WORK TO BE COMPLETED:
Give the records below again exactly, and exclude each picture.

EXERCISE MATERIAL:
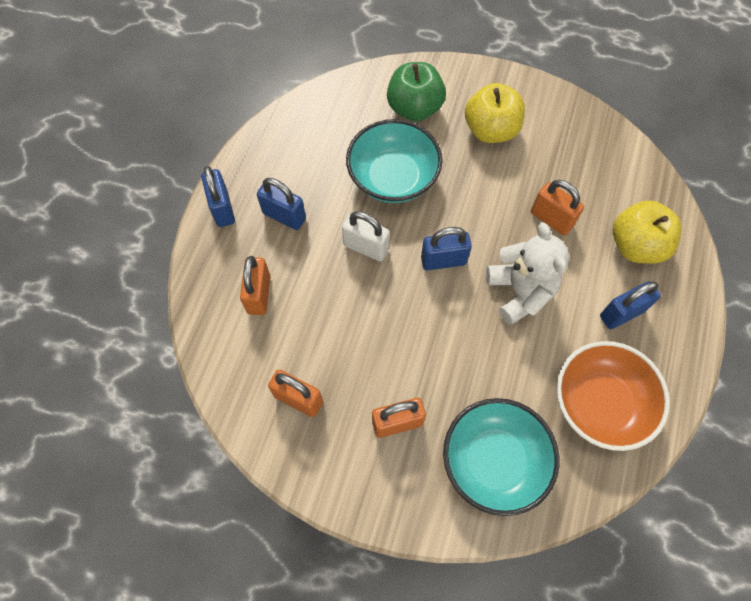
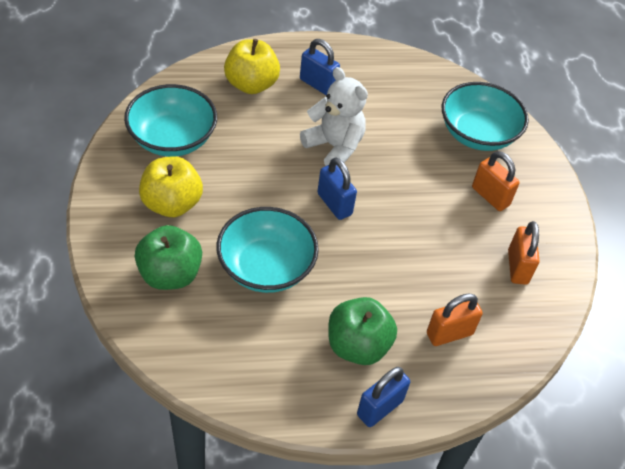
camera: 120 degrees left, 15 degrees down
(284, 216) = (357, 346): blue padlock -> green apple
(366, 247) = (353, 265): white padlock -> none
(520, 291) = (334, 147): white teddy bear -> white teddy bear turned 90 degrees clockwise
(551, 219) = (253, 140): orange padlock -> none
(572, 152) = (172, 139): none -> turquoise bowl
(600, 403) = (397, 86): orange bowl -> none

ANSWER SPACE:
camera: 120 degrees left, 15 degrees down
(284, 216) = (357, 346): blue padlock -> green apple
(366, 247) = (353, 265): white padlock -> none
(520, 291) = (334, 147): white teddy bear -> white teddy bear turned 90 degrees clockwise
(551, 219) = (253, 140): orange padlock -> none
(572, 152) = (172, 139): none -> turquoise bowl
(600, 403) = (397, 86): orange bowl -> none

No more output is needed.